-- Dataset entries --
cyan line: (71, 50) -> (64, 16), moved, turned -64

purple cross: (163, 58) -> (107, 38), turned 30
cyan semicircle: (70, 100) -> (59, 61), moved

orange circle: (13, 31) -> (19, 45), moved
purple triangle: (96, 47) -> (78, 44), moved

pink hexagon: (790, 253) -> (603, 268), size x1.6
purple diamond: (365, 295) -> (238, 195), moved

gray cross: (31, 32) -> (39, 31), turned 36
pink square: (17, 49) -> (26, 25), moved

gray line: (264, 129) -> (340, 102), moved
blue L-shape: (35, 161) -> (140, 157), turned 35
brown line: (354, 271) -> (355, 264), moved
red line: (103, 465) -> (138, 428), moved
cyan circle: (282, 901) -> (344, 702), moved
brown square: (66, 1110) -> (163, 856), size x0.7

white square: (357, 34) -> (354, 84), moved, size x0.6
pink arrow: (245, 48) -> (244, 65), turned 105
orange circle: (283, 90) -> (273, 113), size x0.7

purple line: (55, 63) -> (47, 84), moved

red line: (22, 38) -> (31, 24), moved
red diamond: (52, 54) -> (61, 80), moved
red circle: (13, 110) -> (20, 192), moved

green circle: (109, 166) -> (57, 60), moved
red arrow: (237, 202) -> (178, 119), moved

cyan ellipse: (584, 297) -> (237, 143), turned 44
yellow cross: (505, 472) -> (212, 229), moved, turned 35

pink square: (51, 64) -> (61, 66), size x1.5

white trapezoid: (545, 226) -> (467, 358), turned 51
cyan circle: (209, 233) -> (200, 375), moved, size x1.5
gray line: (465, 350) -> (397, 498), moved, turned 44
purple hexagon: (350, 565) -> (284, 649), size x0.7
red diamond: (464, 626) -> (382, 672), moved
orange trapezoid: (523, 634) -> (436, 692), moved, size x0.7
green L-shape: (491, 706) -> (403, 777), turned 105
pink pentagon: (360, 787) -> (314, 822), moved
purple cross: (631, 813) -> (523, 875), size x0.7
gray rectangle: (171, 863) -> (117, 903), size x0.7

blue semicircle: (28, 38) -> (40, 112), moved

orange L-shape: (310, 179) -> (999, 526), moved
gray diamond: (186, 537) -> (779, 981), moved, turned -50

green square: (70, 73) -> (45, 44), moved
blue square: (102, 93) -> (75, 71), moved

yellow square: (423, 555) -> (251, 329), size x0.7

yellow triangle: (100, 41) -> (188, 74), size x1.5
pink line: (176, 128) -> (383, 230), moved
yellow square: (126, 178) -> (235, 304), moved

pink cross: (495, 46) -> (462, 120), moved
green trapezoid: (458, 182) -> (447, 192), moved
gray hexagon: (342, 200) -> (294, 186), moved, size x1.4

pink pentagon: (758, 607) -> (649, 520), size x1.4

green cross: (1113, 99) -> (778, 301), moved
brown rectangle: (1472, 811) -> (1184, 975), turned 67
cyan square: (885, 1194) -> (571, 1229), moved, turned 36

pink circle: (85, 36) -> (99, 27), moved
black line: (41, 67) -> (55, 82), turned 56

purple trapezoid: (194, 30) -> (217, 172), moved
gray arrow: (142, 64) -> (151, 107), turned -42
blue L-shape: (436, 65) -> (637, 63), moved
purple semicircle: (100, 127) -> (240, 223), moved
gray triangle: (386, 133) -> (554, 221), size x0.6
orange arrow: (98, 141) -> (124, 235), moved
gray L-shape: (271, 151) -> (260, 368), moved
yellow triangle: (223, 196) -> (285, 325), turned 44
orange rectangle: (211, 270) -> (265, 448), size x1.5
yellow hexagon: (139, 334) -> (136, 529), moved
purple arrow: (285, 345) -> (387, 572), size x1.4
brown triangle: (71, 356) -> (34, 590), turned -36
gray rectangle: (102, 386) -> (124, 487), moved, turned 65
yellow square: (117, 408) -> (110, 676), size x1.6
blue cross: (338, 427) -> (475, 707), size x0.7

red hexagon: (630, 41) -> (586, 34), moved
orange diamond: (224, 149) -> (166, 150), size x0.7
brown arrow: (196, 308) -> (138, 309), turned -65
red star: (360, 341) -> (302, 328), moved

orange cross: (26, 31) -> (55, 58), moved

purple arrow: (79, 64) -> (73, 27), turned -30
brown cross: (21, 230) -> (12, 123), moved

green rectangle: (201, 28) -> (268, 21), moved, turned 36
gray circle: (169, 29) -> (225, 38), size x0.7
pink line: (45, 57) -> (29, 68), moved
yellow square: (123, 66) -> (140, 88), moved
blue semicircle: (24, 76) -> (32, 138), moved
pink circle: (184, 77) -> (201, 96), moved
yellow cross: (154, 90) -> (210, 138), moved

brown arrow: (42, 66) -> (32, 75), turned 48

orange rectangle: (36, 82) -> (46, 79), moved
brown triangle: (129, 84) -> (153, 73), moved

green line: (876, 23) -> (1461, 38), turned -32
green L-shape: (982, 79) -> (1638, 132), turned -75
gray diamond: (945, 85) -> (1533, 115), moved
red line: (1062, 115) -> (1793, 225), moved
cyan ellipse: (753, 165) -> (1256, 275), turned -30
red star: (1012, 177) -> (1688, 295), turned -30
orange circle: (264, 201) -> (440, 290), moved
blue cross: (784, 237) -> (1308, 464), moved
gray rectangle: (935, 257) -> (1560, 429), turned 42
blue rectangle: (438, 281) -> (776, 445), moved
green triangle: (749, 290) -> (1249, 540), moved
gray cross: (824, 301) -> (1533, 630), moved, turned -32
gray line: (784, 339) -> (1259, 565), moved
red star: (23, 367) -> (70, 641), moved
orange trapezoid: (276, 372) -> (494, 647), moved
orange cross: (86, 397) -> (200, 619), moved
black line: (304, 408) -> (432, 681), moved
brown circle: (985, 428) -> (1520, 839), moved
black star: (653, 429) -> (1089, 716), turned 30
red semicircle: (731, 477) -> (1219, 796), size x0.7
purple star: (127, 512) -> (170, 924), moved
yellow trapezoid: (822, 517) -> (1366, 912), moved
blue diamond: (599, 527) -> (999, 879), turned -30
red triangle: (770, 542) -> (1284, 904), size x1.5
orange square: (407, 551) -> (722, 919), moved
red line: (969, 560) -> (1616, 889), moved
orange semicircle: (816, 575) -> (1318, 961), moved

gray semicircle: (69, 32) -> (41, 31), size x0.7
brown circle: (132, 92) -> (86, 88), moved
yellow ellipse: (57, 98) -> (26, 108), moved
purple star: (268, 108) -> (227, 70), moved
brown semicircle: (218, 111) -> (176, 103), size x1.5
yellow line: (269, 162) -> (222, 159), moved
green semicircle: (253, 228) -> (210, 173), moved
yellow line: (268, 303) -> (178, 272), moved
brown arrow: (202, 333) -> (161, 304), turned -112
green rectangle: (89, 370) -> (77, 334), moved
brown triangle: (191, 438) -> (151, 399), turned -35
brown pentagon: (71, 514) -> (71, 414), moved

-- Aim of the exercise --
Print the material above once more, exactly.

-- Response below --
cyan line: (71, 50) -> (64, 16), moved, turned -64

purple cross: (163, 58) -> (107, 38), turned 30
cyan semicircle: (70, 100) -> (59, 61), moved

orange circle: (13, 31) -> (19, 45), moved
purple triangle: (96, 47) -> (78, 44), moved

pink hexagon: (790, 253) -> (603, 268), size x1.6
purple diamond: (365, 295) -> (238, 195), moved

gray cross: (31, 32) -> (39, 31), turned 36
pink square: (17, 49) -> (26, 25), moved

gray line: (264, 129) -> (340, 102), moved
blue L-shape: (35, 161) -> (140, 157), turned 35
brown line: (354, 271) -> (355, 264), moved
red line: (103, 465) -> (138, 428), moved
cyan circle: (282, 901) -> (344, 702), moved
brown square: (66, 1110) -> (163, 856), size x0.7

white square: (357, 34) -> (354, 84), moved, size x0.6
pink arrow: (245, 48) -> (244, 65), turned 105
orange circle: (283, 90) -> (273, 113), size x0.7

purple line: (55, 63) -> (47, 84), moved

red line: (22, 38) -> (31, 24), moved
red diamond: (52, 54) -> (61, 80), moved
red circle: (13, 110) -> (20, 192), moved

green circle: (109, 166) -> (57, 60), moved
red arrow: (237, 202) -> (178, 119), moved

cyan ellipse: (584, 297) -> (237, 143), turned 44
yellow cross: (505, 472) -> (212, 229), moved, turned 35

pink square: (51, 64) -> (61, 66), size x1.5

white trapezoid: (545, 226) -> (467, 358), turned 51
cyan circle: (209, 233) -> (200, 375), moved, size x1.5
gray line: (465, 350) -> (397, 498), moved, turned 44
purple hexagon: (350, 565) -> (284, 649), size x0.7
red diamond: (464, 626) -> (382, 672), moved
orange trapezoid: (523, 634) -> (436, 692), moved, size x0.7
green L-shape: (491, 706) -> (403, 777), turned 105
pink pentagon: (360, 787) -> (314, 822), moved
purple cross: (631, 813) -> (523, 875), size x0.7
gray rectangle: (171, 863) -> (117, 903), size x0.7

blue semicircle: (28, 38) -> (40, 112), moved

orange L-shape: (310, 179) -> (999, 526), moved
gray diamond: (186, 537) -> (779, 981), moved, turned -50

green square: (70, 73) -> (45, 44), moved
blue square: (102, 93) -> (75, 71), moved

yellow square: (423, 555) -> (251, 329), size x0.7

yellow triangle: (100, 41) -> (188, 74), size x1.5
pink line: (176, 128) -> (383, 230), moved
yellow square: (126, 178) -> (235, 304), moved

pink cross: (495, 46) -> (462, 120), moved
green trapezoid: (458, 182) -> (447, 192), moved
gray hexagon: (342, 200) -> (294, 186), moved, size x1.4

pink pentagon: (758, 607) -> (649, 520), size x1.4

green cross: (1113, 99) -> (778, 301), moved
brown rectangle: (1472, 811) -> (1184, 975), turned 67
cyan square: (885, 1194) -> (571, 1229), moved, turned 36

pink circle: (85, 36) -> (99, 27), moved
black line: (41, 67) -> (55, 82), turned 56

purple trapezoid: (194, 30) -> (217, 172), moved
gray arrow: (142, 64) -> (151, 107), turned -42
blue L-shape: (436, 65) -> (637, 63), moved
purple semicircle: (100, 127) -> (240, 223), moved
gray triangle: (386, 133) -> (554, 221), size x0.6
orange arrow: (98, 141) -> (124, 235), moved
gray L-shape: (271, 151) -> (260, 368), moved
yellow triangle: (223, 196) -> (285, 325), turned 44
orange rectangle: (211, 270) -> (265, 448), size x1.5
yellow hexagon: (139, 334) -> (136, 529), moved
purple arrow: (285, 345) -> (387, 572), size x1.4
brown triangle: (71, 356) -> (34, 590), turned -36
gray rectangle: (102, 386) -> (124, 487), moved, turned 65
yellow square: (117, 408) -> (110, 676), size x1.6
blue cross: (338, 427) -> (475, 707), size x0.7

red hexagon: (630, 41) -> (586, 34), moved
orange diamond: (224, 149) -> (166, 150), size x0.7
brown arrow: (196, 308) -> (138, 309), turned -65
red star: (360, 341) -> (302, 328), moved

orange cross: (26, 31) -> (55, 58), moved

purple arrow: (79, 64) -> (73, 27), turned -30
brown cross: (21, 230) -> (12, 123), moved

green rectangle: (201, 28) -> (268, 21), moved, turned 36
gray circle: (169, 29) -> (225, 38), size x0.7
pink line: (45, 57) -> (29, 68), moved
yellow square: (123, 66) -> (140, 88), moved
blue semicircle: (24, 76) -> (32, 138), moved
pink circle: (184, 77) -> (201, 96), moved
yellow cross: (154, 90) -> (210, 138), moved

brown arrow: (42, 66) -> (32, 75), turned 48

orange rectangle: (36, 82) -> (46, 79), moved
brown triangle: (129, 84) -> (153, 73), moved

green line: (876, 23) -> (1461, 38), turned -32
green L-shape: (982, 79) -> (1638, 132), turned -75
gray diamond: (945, 85) -> (1533, 115), moved
red line: (1062, 115) -> (1793, 225), moved
cyan ellipse: (753, 165) -> (1256, 275), turned -30
red star: (1012, 177) -> (1688, 295), turned -30
orange circle: (264, 201) -> (440, 290), moved
blue cross: (784, 237) -> (1308, 464), moved
gray rectangle: (935, 257) -> (1560, 429), turned 42
blue rectangle: (438, 281) -> (776, 445), moved
green triangle: (749, 290) -> (1249, 540), moved
gray cross: (824, 301) -> (1533, 630), moved, turned -32
gray line: (784, 339) -> (1259, 565), moved
red star: (23, 367) -> (70, 641), moved
orange trapezoid: (276, 372) -> (494, 647), moved
orange cross: (86, 397) -> (200, 619), moved
black line: (304, 408) -> (432, 681), moved
brown circle: (985, 428) -> (1520, 839), moved
black star: (653, 429) -> (1089, 716), turned 30
red semicircle: (731, 477) -> (1219, 796), size x0.7
purple star: (127, 512) -> (170, 924), moved
yellow trapezoid: (822, 517) -> (1366, 912), moved
blue diamond: (599, 527) -> (999, 879), turned -30
red triangle: (770, 542) -> (1284, 904), size x1.5
orange square: (407, 551) -> (722, 919), moved
red line: (969, 560) -> (1616, 889), moved
orange semicircle: (816, 575) -> (1318, 961), moved

gray semicircle: (69, 32) -> (41, 31), size x0.7
brown circle: (132, 92) -> (86, 88), moved
yellow ellipse: (57, 98) -> (26, 108), moved
purple star: (268, 108) -> (227, 70), moved
brown semicircle: (218, 111) -> (176, 103), size x1.5
yellow line: (269, 162) -> (222, 159), moved
green semicircle: (253, 228) -> (210, 173), moved
yellow line: (268, 303) -> (178, 272), moved
brown arrow: (202, 333) -> (161, 304), turned -112
green rectangle: (89, 370) -> (77, 334), moved
brown triangle: (191, 438) -> (151, 399), turned -35
brown pentagon: (71, 514) -> (71, 414), moved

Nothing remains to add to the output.